# [Your instructions]
Pull out every line below containing the word "orange".

# [Data section]
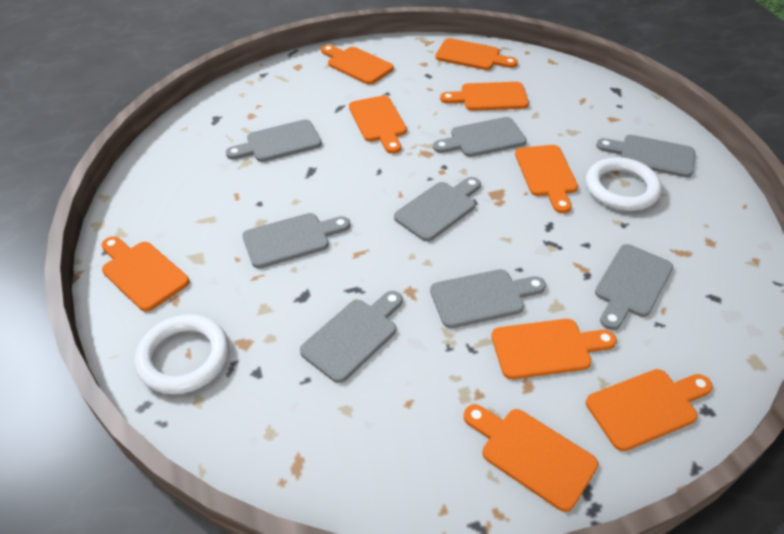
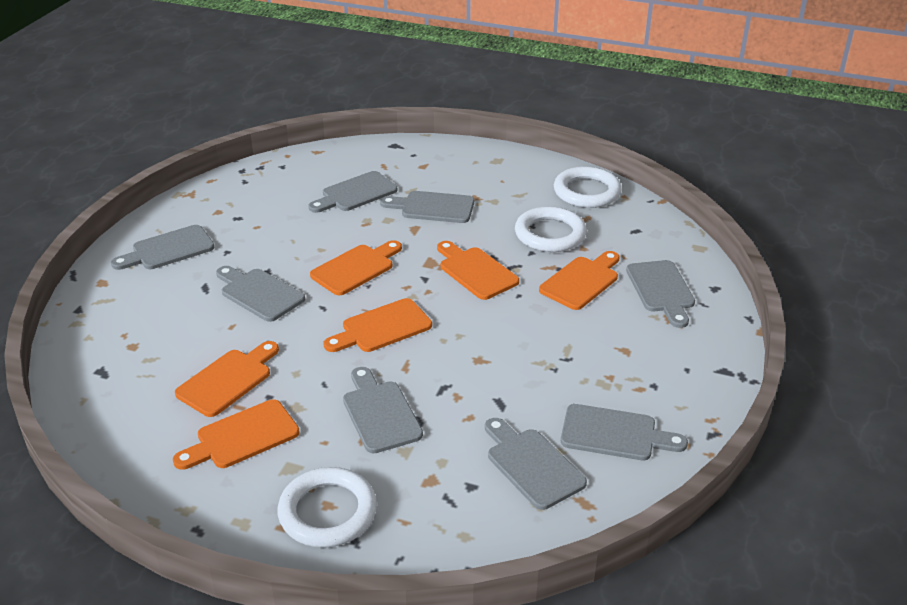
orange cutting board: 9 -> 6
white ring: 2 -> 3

* * *

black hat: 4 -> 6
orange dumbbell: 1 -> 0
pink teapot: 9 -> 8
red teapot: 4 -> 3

# [Result below]
orange cutting board: 9 -> 6
orange dumbbell: 1 -> 0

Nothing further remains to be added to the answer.